Assigned task:
Please repeat the entries below exactly as written, leaving out any images.

(Object correspondence data)

..........

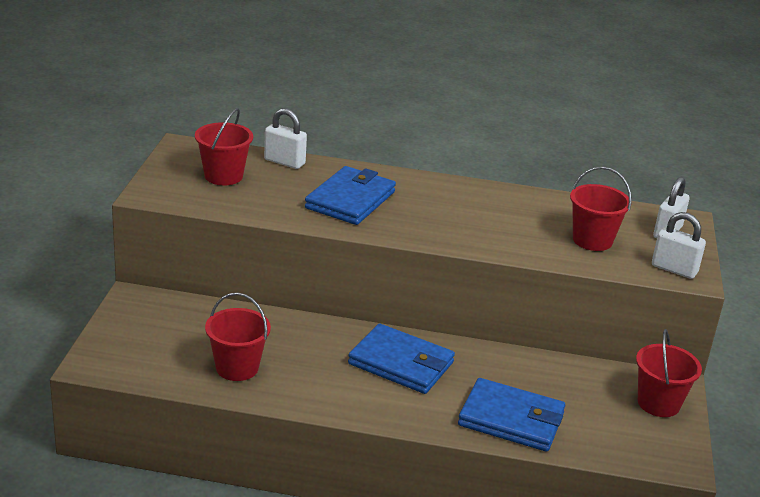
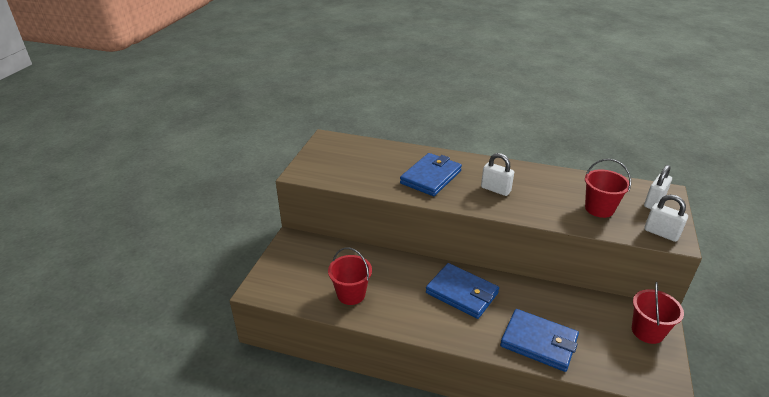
camera: 10 degrees right, 5 degrees up
(223, 176) = (349, 159): red bucket -> none
(284, 162) = (390, 149): white padlock -> white padlock (495, 189)

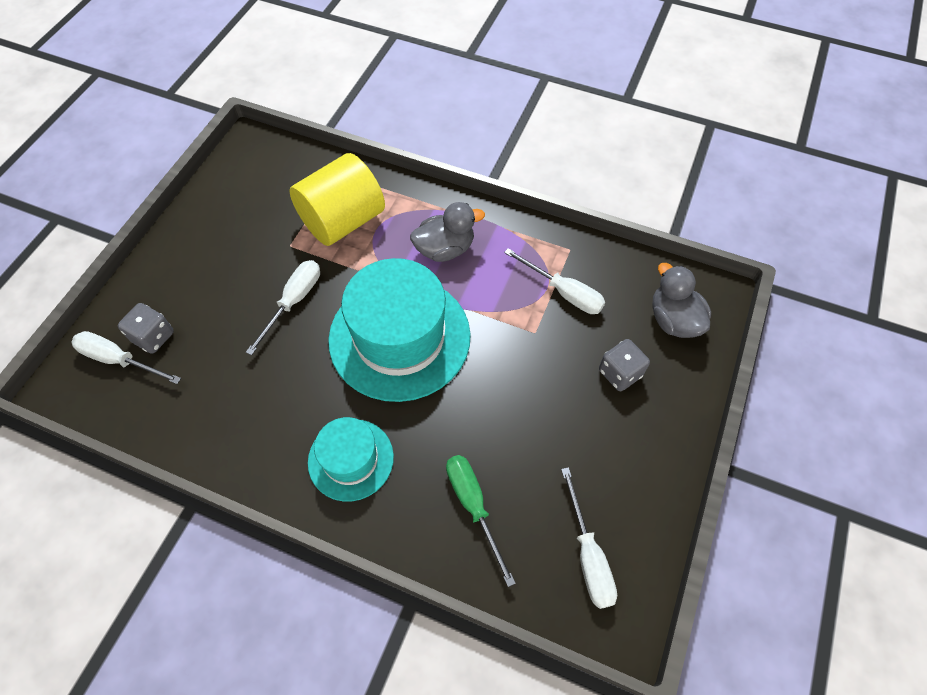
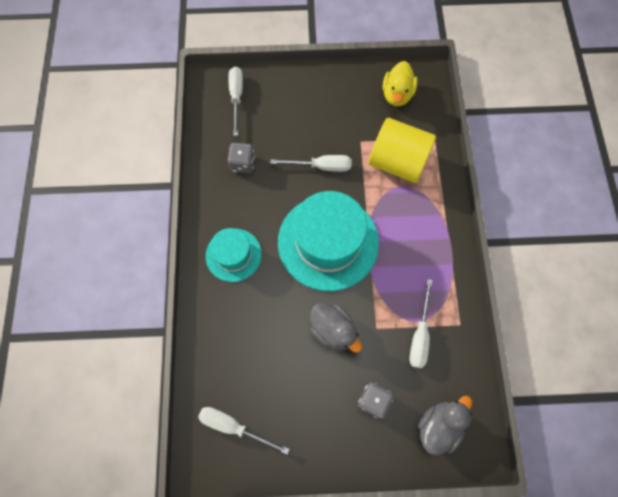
camera: 65 degrees right, 10 degrees up
(153, 337) = (259, 105): grey dice -> grey dice (243, 164)
(256, 183) = (397, 95): none -> yellow duck
(445, 249) = (411, 238): grey duck -> grey duck (333, 330)
(473, 506) = (235, 341): green screwdriver -> none
(588, 555) = (234, 426): white screwdriver -> white screwdriver turned 60 degrees clockwise

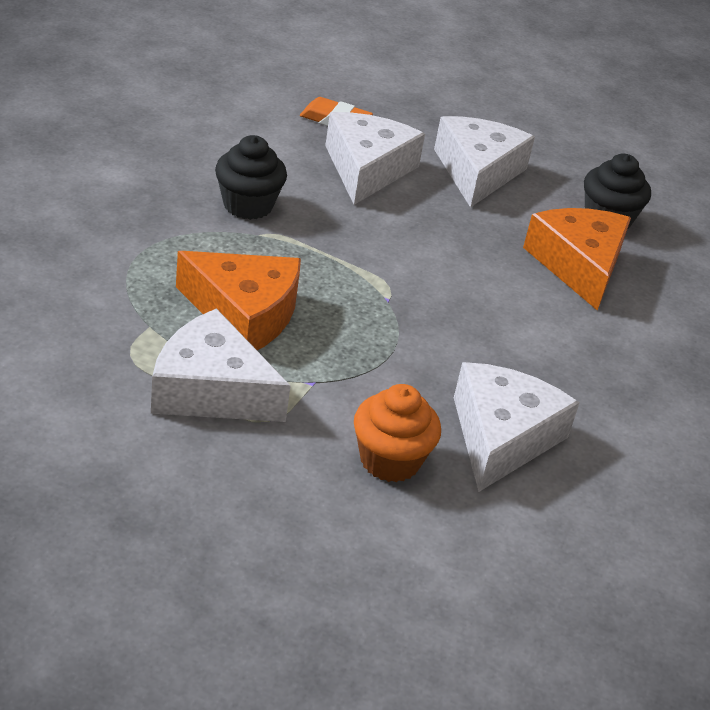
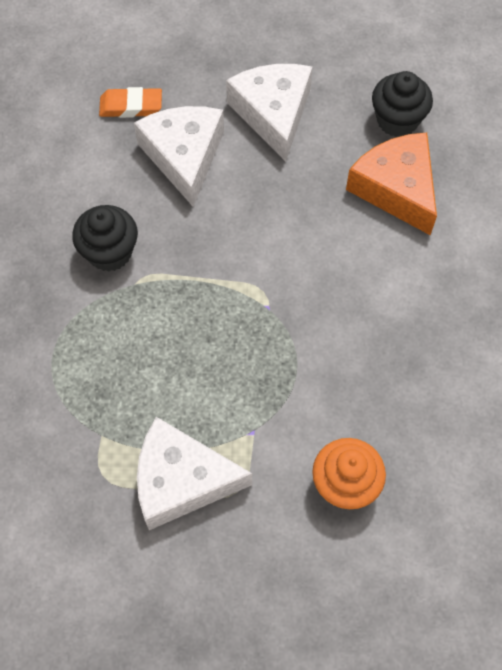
camera: 15 degrees left, 25 degrees up
(244, 313) = (166, 382): orange cheese -> none
(501, 437) = (414, 416): white cheese -> none

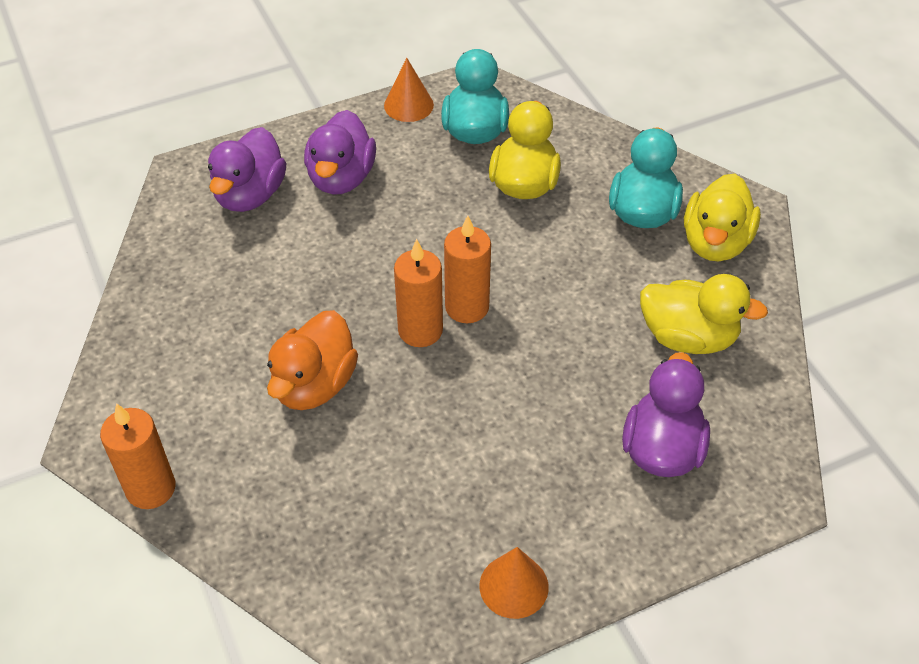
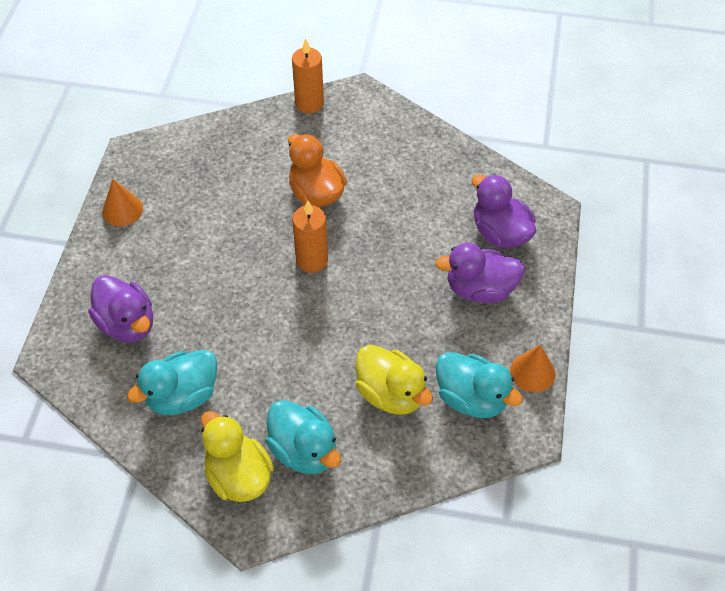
camera: 125 degrees right, 5 degrees up
(341, 178) = (480, 289): purple duck -> purple duck turned 45 degrees counterclockwise
(467, 307) = (309, 293): orange candle -> none
(688, 337) = (182, 396): yellow duck -> turquoise duck

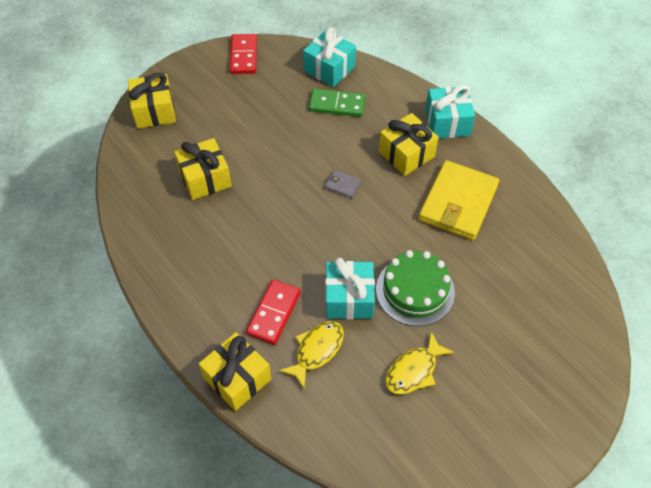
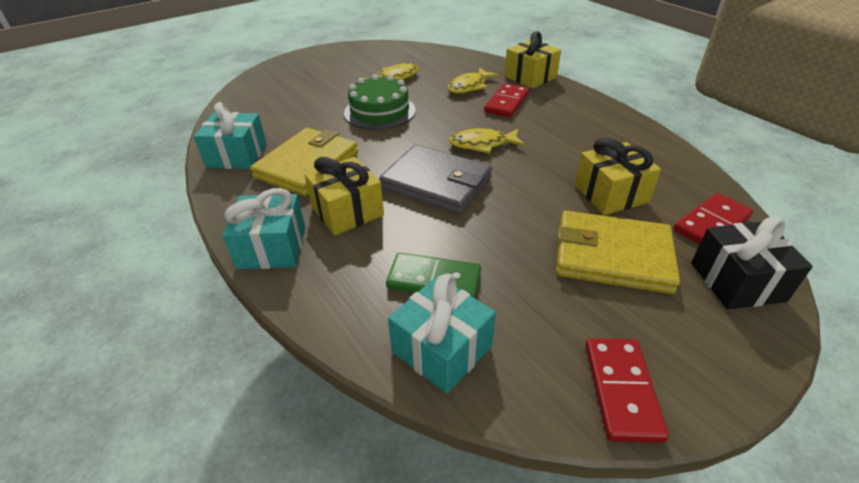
camera: 175 degrees left, 15 degrees down
(144, 153) = (711, 223): none -> red domino
(154, 111) = (737, 281): yellow gift -> black gift
(223, 125) = (612, 256): none -> yellow wallet
(304, 237) = (482, 144): none -> yellow fish
(342, 185) = (436, 183): grey wallet -> grey wallet, size x2.45
(349, 298) = (440, 108): turquoise gift -> turquoise gift (237, 156)

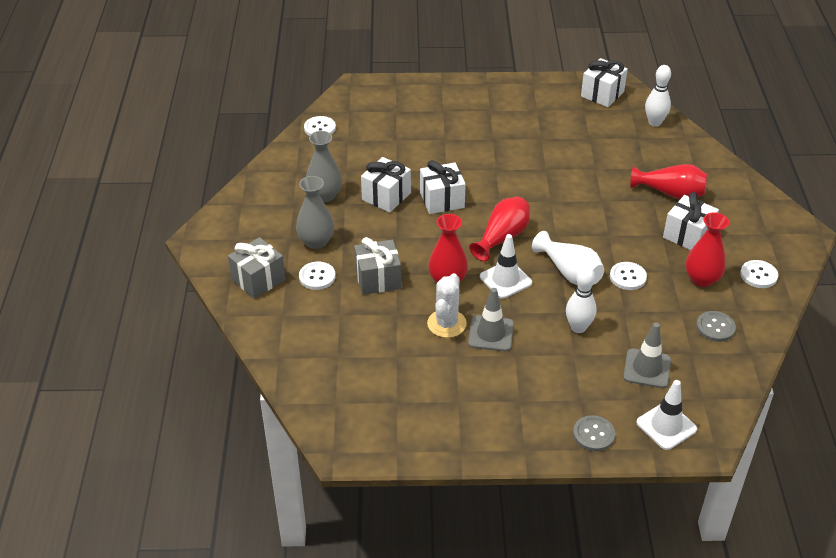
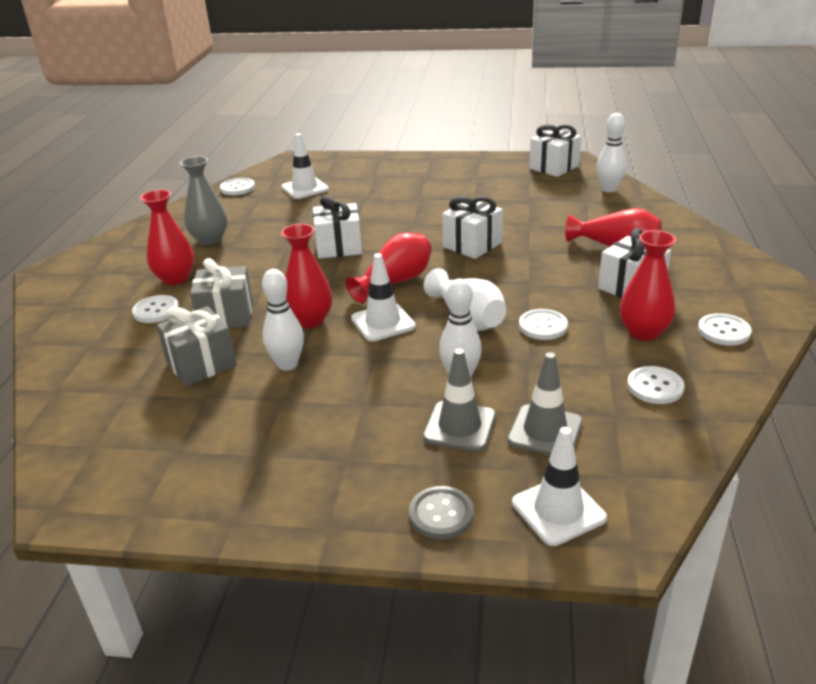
camera: 10 degrees right, 10 degrees down
(258, 280) = (87, 311): grey gift -> grey gift (201, 364)
(316, 242) = (175, 278): grey vase -> red vase
(383, 127) = (305, 188): none -> white traffic cone
(386, 196) = (277, 242): white gift -> white gift (472, 245)
(446, 324) = (287, 364): white cactus -> white bowling pin
(491, 334) = (340, 378): grey traffic cone -> grey traffic cone (459, 426)
(715, 327) = (655, 387): grey button -> white button

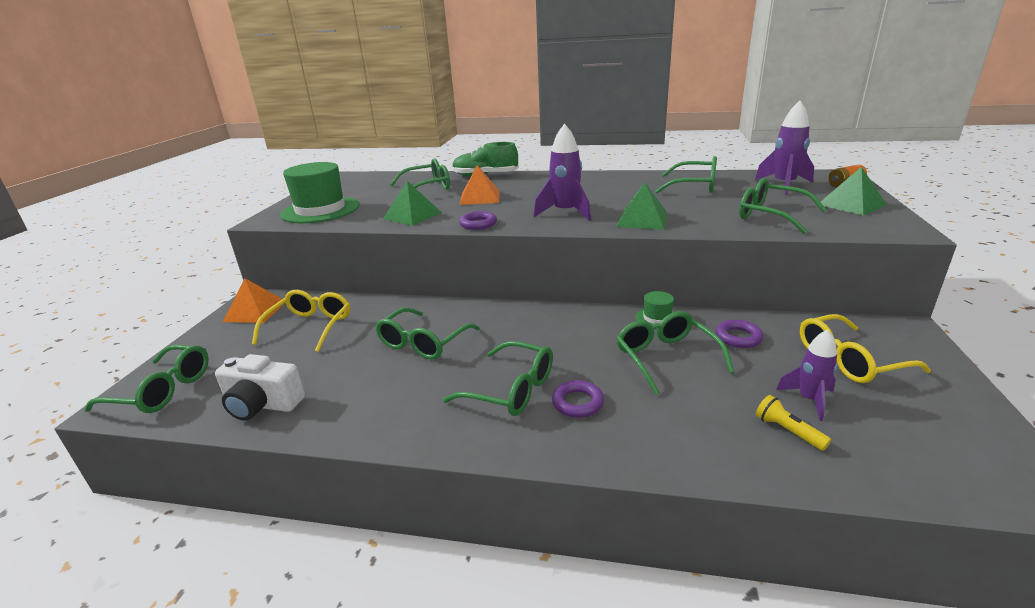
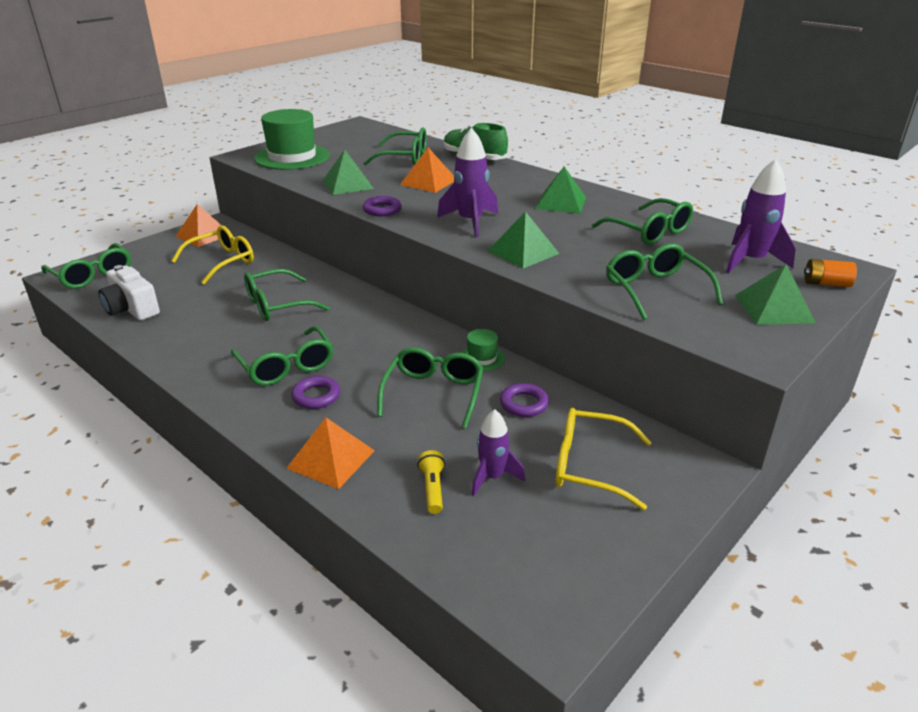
camera: 30 degrees right, 5 degrees up
(604, 185) = (561, 203): none -> green pyramid
(675, 450) = (331, 459): none -> orange pyramid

..........

Solution:
camera: 10 degrees right, 5 degrees up
(223, 176) = (349, 159): red bucket -> none
(284, 162) = (390, 149): white padlock -> white padlock (495, 189)

camera: 65 degrees right, 10 degrees up
(153, 337) = (259, 105): grey dice -> grey dice (243, 164)
(256, 183) = (397, 95): none -> yellow duck
(445, 249) = (411, 238): grey duck -> grey duck (333, 330)
(473, 506) = (235, 341): green screwdriver -> none
(588, 555) = (234, 426): white screwdriver -> white screwdriver turned 60 degrees clockwise

camera: 15 degrees left, 25 degrees up
(244, 313) = (166, 382): orange cheese -> none
(501, 437) = (414, 416): white cheese -> none

camera: 125 degrees right, 5 degrees up
(341, 178) = (480, 289): purple duck -> purple duck turned 45 degrees counterclockwise
(467, 307) = (309, 293): orange candle -> none
(688, 337) = (182, 396): yellow duck -> turquoise duck

camera: 175 degrees left, 15 degrees down
(144, 153) = (711, 223): none -> red domino
(154, 111) = (737, 281): yellow gift -> black gift
(223, 125) = (612, 256): none -> yellow wallet
(304, 237) = (482, 144): none -> yellow fish
(342, 185) = (436, 183): grey wallet -> grey wallet, size x2.45
(349, 298) = (440, 108): turquoise gift -> turquoise gift (237, 156)

camera: 10 degrees right, 10 degrees down
(258, 280) = (87, 311): grey gift -> grey gift (201, 364)
(316, 242) = (175, 278): grey vase -> red vase
(383, 127) = (305, 188): none -> white traffic cone
(386, 196) = (277, 242): white gift -> white gift (472, 245)
(446, 324) = (287, 364): white cactus -> white bowling pin
(491, 334) = (340, 378): grey traffic cone -> grey traffic cone (459, 426)
(715, 327) = (655, 387): grey button -> white button

camera: 30 degrees right, 5 degrees up
(604, 185) = (561, 203): none -> green pyramid
(675, 450) = (331, 459): none -> orange pyramid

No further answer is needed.